Filter the entries down to the lines containing "none", and copy those lines.

==== Records supplied

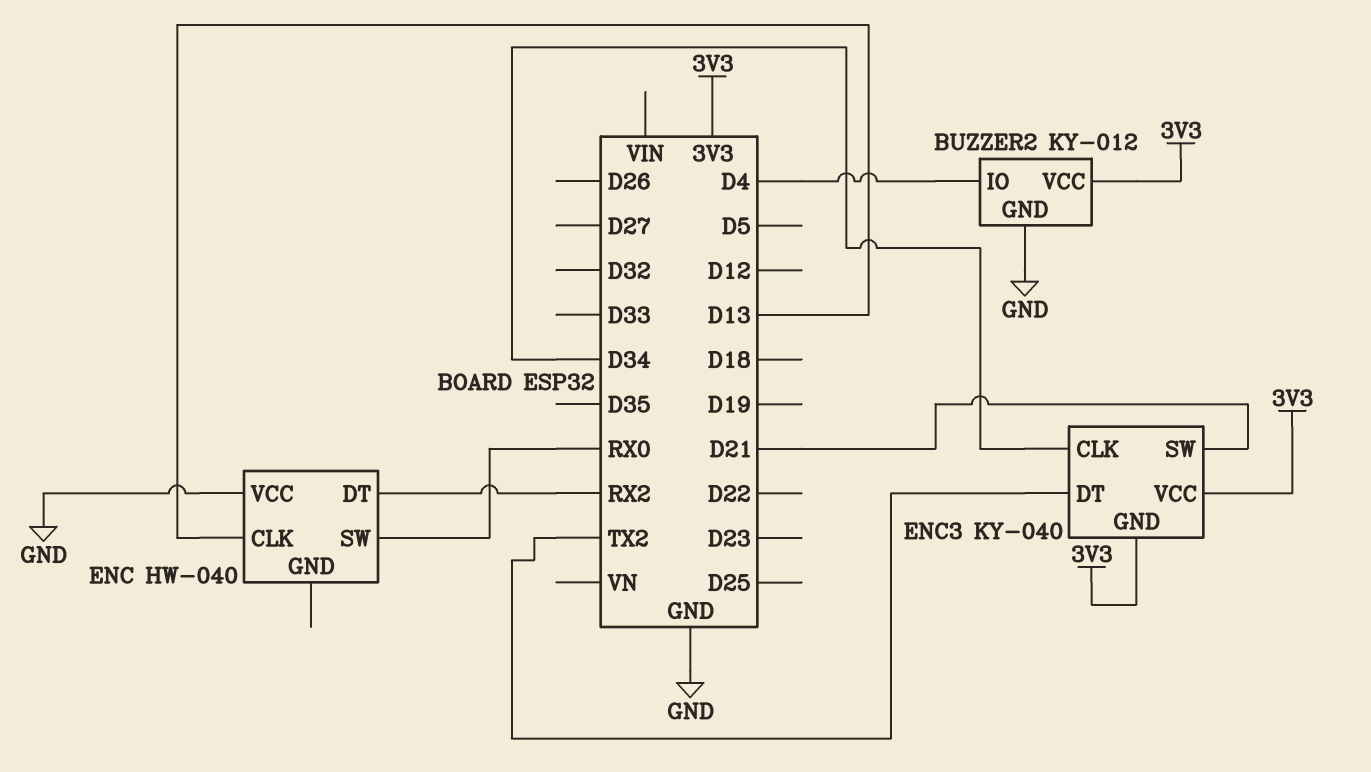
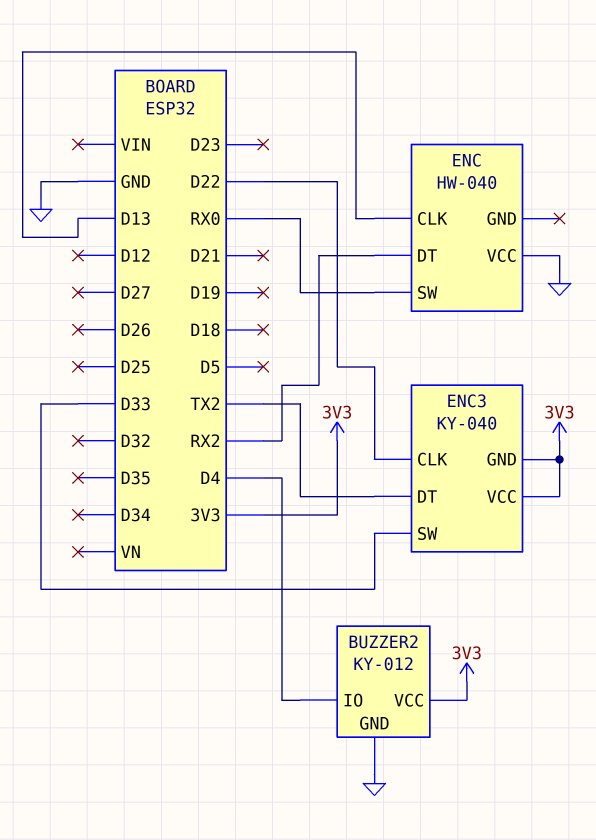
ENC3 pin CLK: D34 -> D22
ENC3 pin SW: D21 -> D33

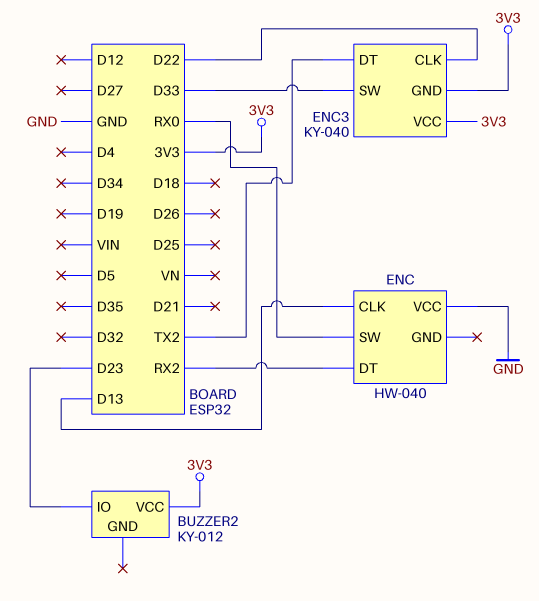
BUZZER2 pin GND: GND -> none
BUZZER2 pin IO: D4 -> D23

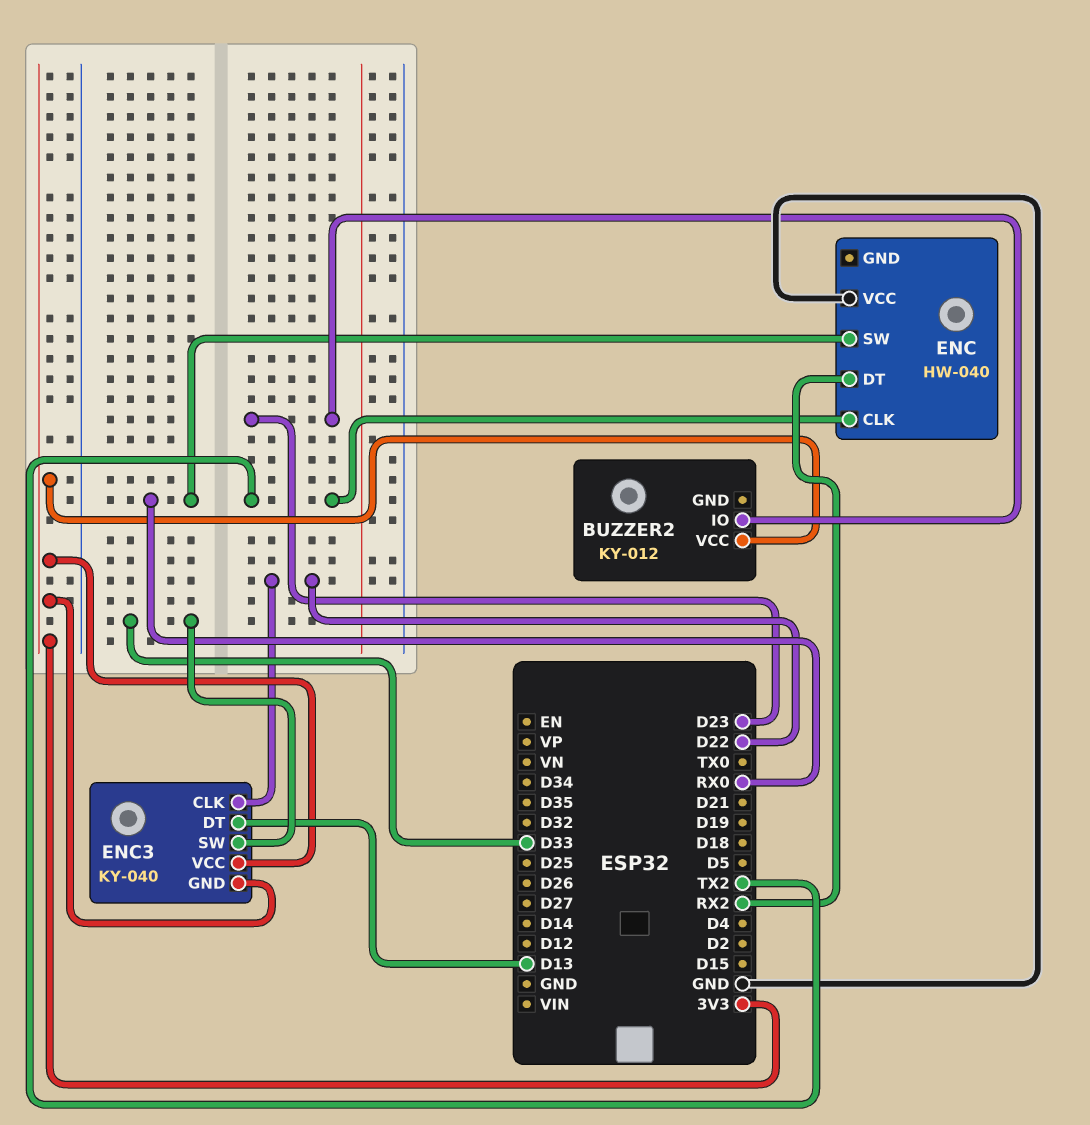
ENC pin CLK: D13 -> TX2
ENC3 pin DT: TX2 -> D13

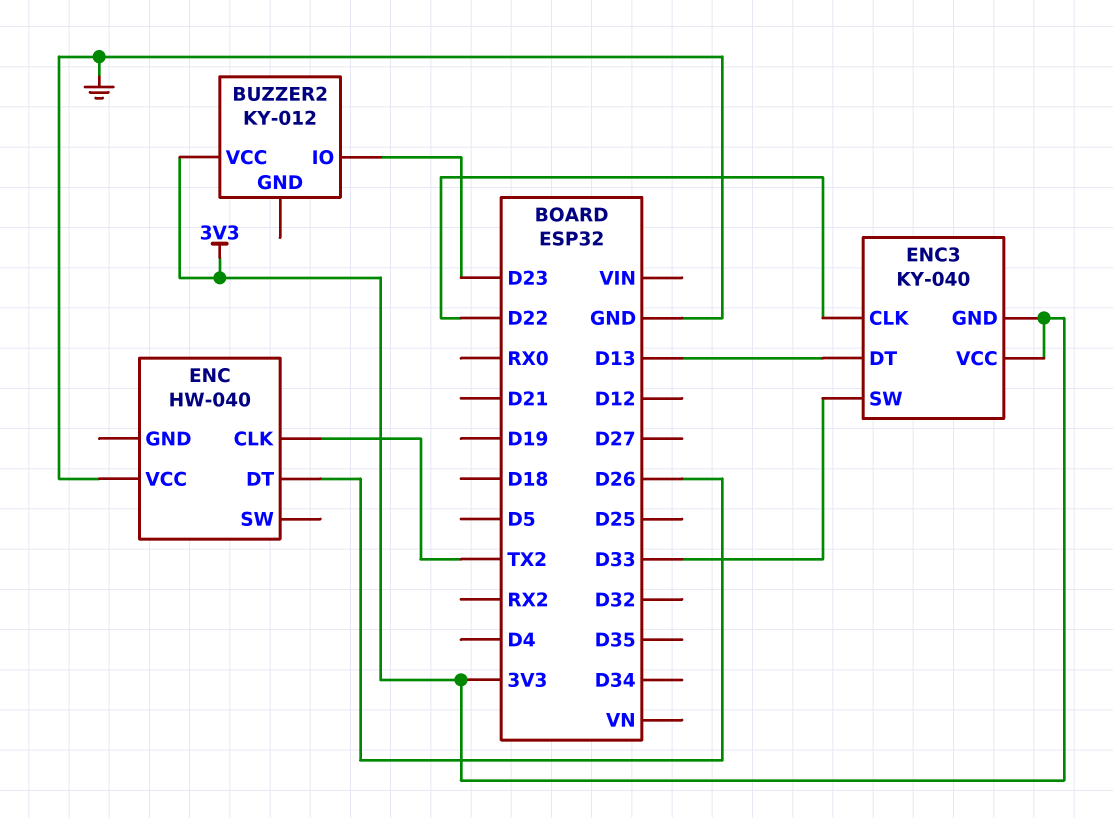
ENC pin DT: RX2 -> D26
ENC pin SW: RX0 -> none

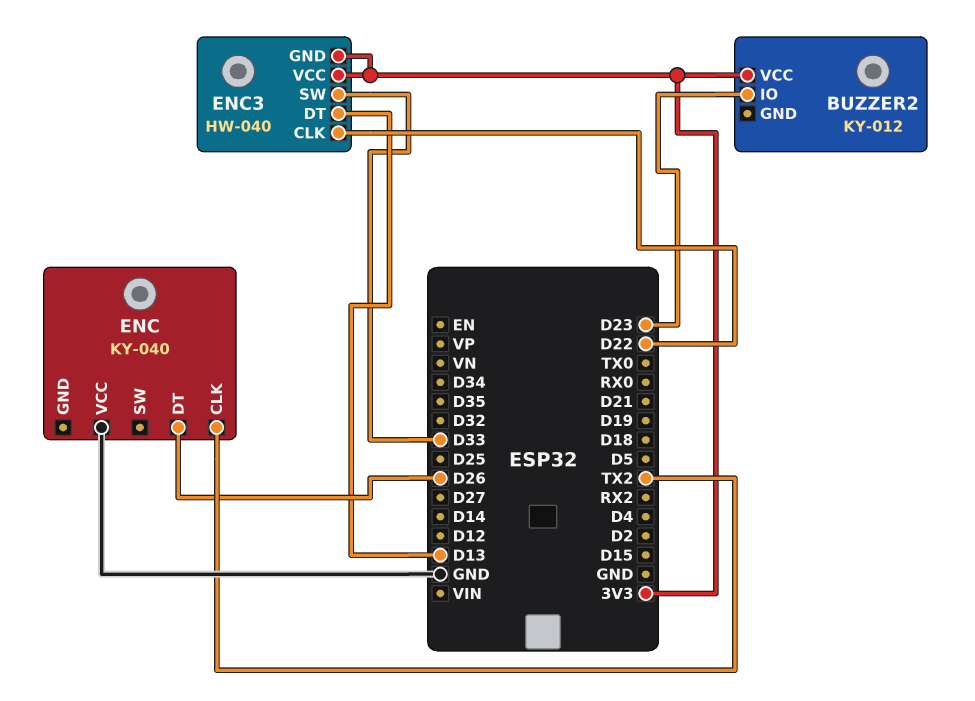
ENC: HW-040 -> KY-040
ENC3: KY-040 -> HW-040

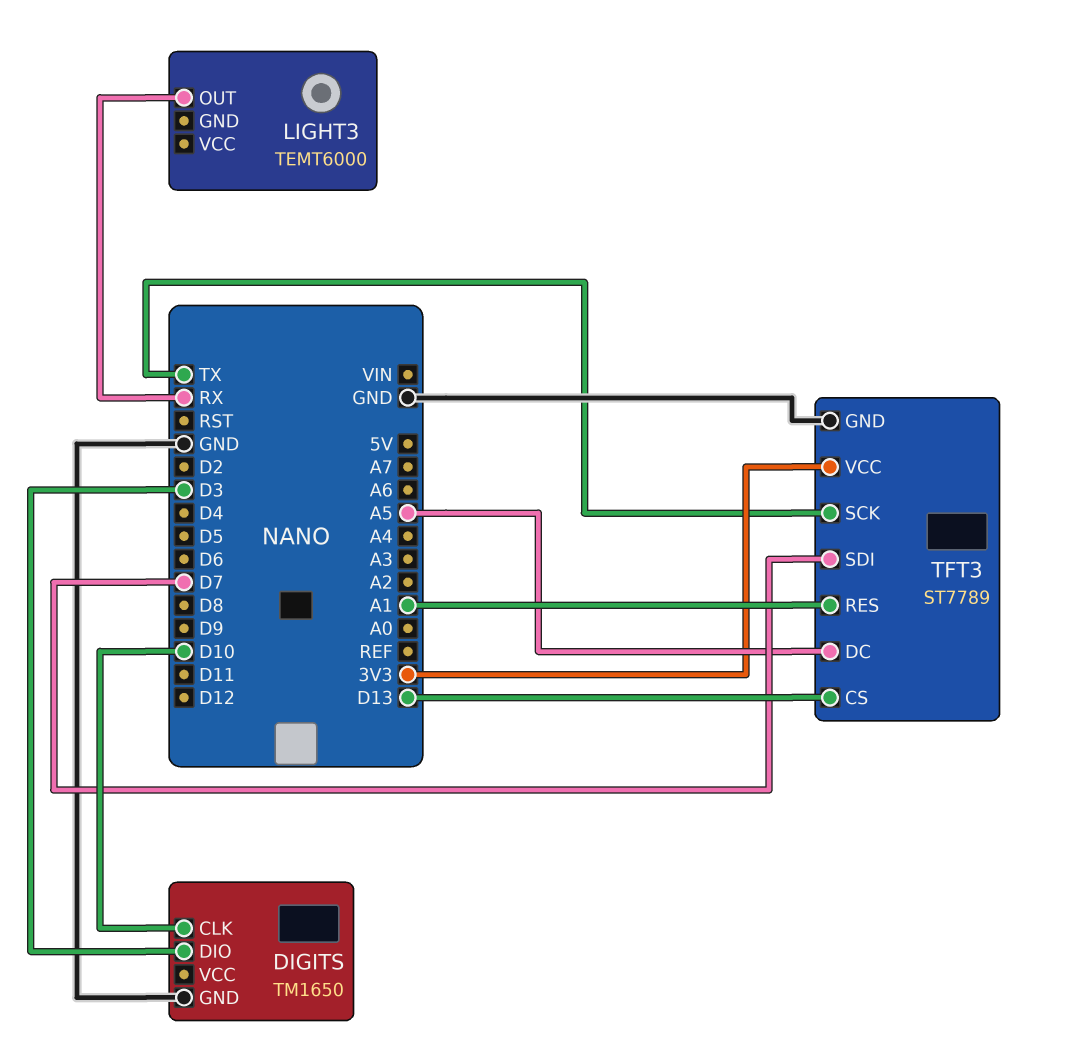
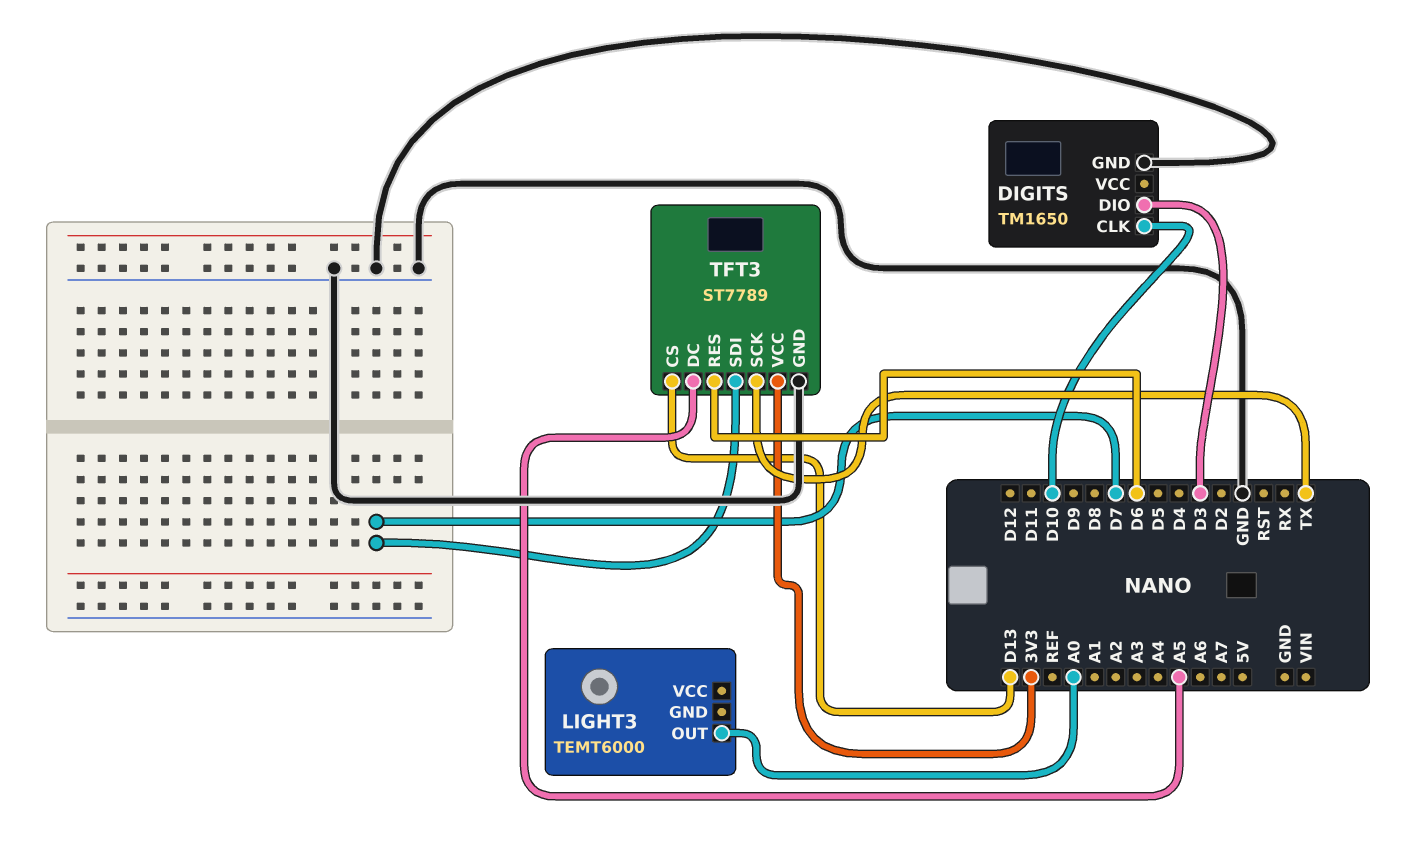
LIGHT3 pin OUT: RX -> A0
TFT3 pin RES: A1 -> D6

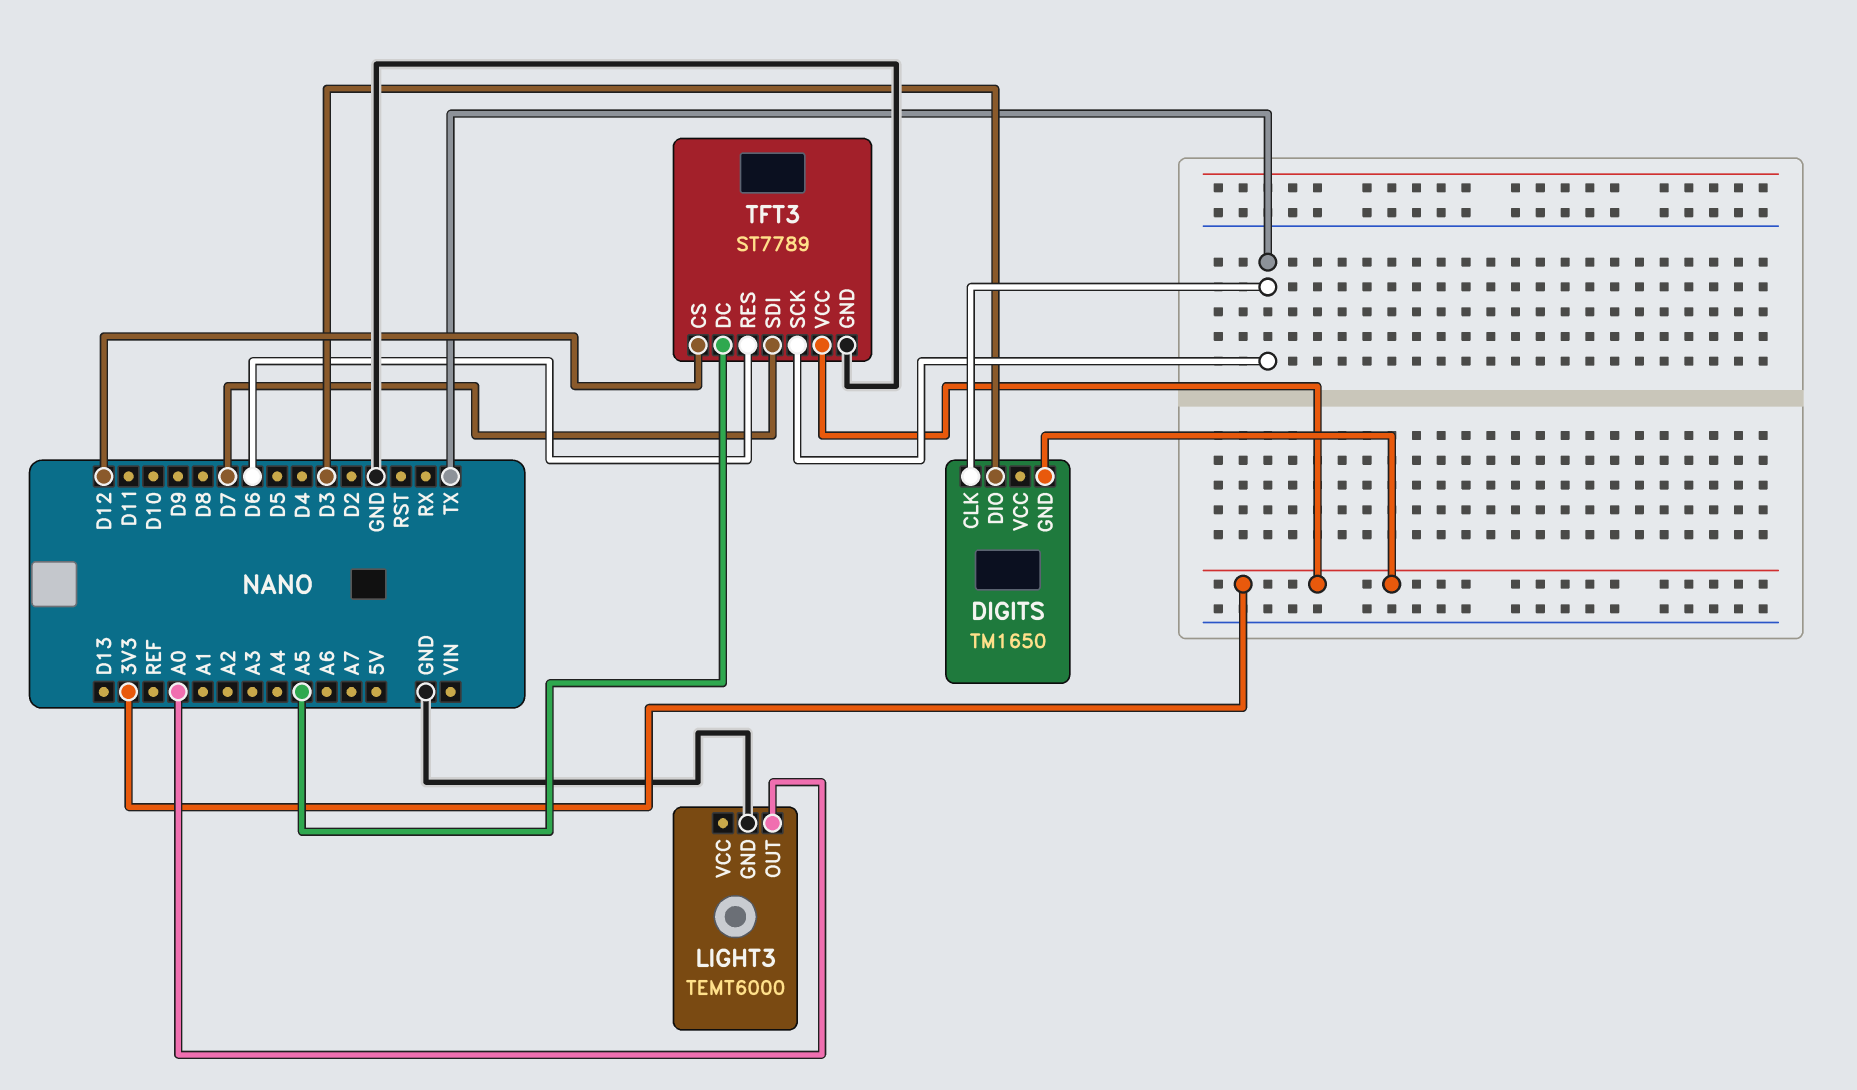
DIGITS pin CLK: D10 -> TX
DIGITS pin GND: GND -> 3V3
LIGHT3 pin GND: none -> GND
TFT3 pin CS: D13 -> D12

========

**Task solution**.
BUZZER2 pin GND: GND -> none
ENC pin SW: RX0 -> none
LIGHT3 pin GND: none -> GND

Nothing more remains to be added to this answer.